AIM OF THE EXERCISE :: The entries below hold a line with "pos1: [289, 249, 77, 44]" and a line with "pos1: [857, 76, 44, 42]". Return those lines and all that lie between them, exactly and only.

Collection entries ::

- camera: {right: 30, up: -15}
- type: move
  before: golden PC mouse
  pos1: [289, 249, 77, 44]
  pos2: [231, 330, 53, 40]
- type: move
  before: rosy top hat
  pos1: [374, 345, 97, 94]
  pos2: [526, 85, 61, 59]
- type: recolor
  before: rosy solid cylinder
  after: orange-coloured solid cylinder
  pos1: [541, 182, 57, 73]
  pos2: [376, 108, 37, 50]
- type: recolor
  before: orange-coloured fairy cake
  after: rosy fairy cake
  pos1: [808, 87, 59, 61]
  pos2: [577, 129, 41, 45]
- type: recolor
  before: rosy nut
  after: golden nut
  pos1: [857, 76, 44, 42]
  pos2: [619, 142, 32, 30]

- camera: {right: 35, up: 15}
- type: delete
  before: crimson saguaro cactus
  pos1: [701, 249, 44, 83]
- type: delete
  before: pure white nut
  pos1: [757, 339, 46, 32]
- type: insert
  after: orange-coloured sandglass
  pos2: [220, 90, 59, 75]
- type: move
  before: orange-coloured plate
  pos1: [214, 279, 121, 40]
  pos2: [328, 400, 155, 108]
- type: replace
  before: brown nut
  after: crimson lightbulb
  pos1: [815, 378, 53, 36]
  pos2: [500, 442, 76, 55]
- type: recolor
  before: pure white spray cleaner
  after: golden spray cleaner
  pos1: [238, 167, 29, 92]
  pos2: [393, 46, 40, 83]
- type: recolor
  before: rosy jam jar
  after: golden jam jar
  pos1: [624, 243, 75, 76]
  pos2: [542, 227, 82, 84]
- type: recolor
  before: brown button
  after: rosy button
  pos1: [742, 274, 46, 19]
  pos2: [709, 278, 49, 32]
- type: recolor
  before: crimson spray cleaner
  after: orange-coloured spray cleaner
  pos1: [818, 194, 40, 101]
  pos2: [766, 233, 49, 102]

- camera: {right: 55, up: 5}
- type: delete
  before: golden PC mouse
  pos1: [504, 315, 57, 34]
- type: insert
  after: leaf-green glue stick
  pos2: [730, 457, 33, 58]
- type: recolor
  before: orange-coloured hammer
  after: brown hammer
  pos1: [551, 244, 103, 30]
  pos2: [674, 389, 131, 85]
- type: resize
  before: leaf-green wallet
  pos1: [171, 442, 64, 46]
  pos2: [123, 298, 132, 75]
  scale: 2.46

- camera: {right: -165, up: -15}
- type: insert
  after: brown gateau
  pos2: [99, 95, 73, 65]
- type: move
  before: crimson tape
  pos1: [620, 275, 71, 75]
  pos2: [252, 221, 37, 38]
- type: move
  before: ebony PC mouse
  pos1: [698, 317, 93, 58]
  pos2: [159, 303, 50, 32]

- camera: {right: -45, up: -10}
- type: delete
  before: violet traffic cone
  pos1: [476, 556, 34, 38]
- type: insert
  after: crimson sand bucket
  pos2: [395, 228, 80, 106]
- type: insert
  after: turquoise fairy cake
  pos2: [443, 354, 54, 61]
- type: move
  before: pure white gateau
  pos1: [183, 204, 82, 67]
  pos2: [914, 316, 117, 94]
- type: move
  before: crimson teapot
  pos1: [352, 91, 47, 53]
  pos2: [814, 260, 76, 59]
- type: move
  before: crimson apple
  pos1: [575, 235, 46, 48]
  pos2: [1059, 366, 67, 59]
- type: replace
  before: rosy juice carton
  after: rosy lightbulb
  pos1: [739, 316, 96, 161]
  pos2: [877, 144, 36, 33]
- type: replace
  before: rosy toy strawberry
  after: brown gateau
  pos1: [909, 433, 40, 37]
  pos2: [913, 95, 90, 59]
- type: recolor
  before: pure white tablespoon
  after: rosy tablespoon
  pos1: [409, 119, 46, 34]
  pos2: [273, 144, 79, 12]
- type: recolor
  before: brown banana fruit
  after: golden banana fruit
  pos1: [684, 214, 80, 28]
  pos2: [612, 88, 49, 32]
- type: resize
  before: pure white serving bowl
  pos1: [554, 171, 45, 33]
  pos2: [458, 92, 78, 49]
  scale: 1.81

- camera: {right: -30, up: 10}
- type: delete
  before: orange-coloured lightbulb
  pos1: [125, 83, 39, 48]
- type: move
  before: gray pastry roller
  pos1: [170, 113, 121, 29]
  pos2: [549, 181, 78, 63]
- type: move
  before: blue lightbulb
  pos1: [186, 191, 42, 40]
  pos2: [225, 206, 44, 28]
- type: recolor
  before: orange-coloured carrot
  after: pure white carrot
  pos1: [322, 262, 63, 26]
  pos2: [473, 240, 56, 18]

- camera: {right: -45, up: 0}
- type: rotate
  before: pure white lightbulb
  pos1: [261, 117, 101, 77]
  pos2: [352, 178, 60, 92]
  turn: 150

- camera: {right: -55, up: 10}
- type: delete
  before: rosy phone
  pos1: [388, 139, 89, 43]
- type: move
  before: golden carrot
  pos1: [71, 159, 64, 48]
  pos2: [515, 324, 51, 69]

SOLUTION TO THIS EXERCISE ::
  pos1: [289, 249, 77, 44]
  pos2: [231, 330, 53, 40]
- type: move
  before: rosy top hat
  pos1: [374, 345, 97, 94]
  pos2: [526, 85, 61, 59]
- type: recolor
  before: rosy solid cylinder
  after: orange-coloured solid cylinder
  pos1: [541, 182, 57, 73]
  pos2: [376, 108, 37, 50]
- type: recolor
  before: orange-coloured fairy cake
  after: rosy fairy cake
  pos1: [808, 87, 59, 61]
  pos2: [577, 129, 41, 45]
- type: recolor
  before: rosy nut
  after: golden nut
  pos1: [857, 76, 44, 42]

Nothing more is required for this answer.